▶ [PROBLEM TO SOLVE]: What is needed is an exact transcription of the line with "none -> pink cone B2 level 2" and all the lines that follow it in the entries below; add nothing else.

Scene comparison data
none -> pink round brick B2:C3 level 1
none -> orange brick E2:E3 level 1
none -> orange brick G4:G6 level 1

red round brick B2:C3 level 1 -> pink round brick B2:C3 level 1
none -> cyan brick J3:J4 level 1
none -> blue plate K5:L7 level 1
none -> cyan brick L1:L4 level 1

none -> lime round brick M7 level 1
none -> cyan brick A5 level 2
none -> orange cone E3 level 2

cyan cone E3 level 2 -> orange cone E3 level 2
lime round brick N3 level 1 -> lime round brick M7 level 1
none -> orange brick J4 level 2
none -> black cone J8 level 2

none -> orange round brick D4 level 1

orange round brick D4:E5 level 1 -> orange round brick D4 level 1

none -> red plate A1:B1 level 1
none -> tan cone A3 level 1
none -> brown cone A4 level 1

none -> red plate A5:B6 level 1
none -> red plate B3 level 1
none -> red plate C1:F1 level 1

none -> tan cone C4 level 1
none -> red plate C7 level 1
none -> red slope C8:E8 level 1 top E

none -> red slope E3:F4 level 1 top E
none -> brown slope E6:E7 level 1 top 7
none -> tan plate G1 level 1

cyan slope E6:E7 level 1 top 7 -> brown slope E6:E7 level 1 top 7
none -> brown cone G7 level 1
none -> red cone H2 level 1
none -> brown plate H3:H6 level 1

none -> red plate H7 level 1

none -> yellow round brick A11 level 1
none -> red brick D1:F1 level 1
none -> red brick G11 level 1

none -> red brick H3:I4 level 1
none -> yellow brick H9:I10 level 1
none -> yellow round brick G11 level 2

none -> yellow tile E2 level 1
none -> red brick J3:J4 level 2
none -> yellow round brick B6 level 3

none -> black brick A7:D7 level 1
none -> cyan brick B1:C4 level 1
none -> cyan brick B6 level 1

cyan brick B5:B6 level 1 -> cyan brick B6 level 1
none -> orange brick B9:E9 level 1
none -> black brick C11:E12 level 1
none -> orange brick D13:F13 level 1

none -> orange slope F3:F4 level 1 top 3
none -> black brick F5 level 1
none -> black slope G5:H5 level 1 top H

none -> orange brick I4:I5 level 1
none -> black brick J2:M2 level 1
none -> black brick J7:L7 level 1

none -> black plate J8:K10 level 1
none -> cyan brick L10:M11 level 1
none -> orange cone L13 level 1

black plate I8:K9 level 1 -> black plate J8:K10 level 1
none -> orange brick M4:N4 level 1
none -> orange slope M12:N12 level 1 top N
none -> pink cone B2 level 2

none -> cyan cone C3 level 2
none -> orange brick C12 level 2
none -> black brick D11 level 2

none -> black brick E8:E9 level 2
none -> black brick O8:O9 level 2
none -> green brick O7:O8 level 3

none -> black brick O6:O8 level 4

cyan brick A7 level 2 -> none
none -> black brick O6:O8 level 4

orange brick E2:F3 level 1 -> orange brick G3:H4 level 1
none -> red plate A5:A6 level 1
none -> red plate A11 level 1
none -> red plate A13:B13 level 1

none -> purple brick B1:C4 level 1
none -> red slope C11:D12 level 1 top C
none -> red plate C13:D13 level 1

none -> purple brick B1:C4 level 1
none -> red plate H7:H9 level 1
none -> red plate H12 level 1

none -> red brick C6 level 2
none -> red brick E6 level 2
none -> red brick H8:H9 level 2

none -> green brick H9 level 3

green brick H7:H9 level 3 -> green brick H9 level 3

▶ [EXERCISE RESULT]:
none -> pink cone B2 level 2

none -> cyan cone C3 level 2
none -> orange brick C12 level 2
none -> black brick D11 level 2

none -> black brick E8:E9 level 2
none -> black brick O8:O9 level 2
none -> green brick O7:O8 level 3

none -> black brick O6:O8 level 4

cyan brick A7 level 2 -> none
none -> black brick O6:O8 level 4

orange brick E2:F3 level 1 -> orange brick G3:H4 level 1
none -> red plate A5:A6 level 1
none -> red plate A11 level 1
none -> red plate A13:B13 level 1

none -> purple brick B1:C4 level 1
none -> red slope C11:D12 level 1 top C
none -> red plate C13:D13 level 1

none -> purple brick B1:C4 level 1
none -> red plate H7:H9 level 1
none -> red plate H12 level 1

none -> red brick C6 level 2
none -> red brick E6 level 2
none -> red brick H8:H9 level 2

none -> green brick H9 level 3

green brick H7:H9 level 3 -> green brick H9 level 3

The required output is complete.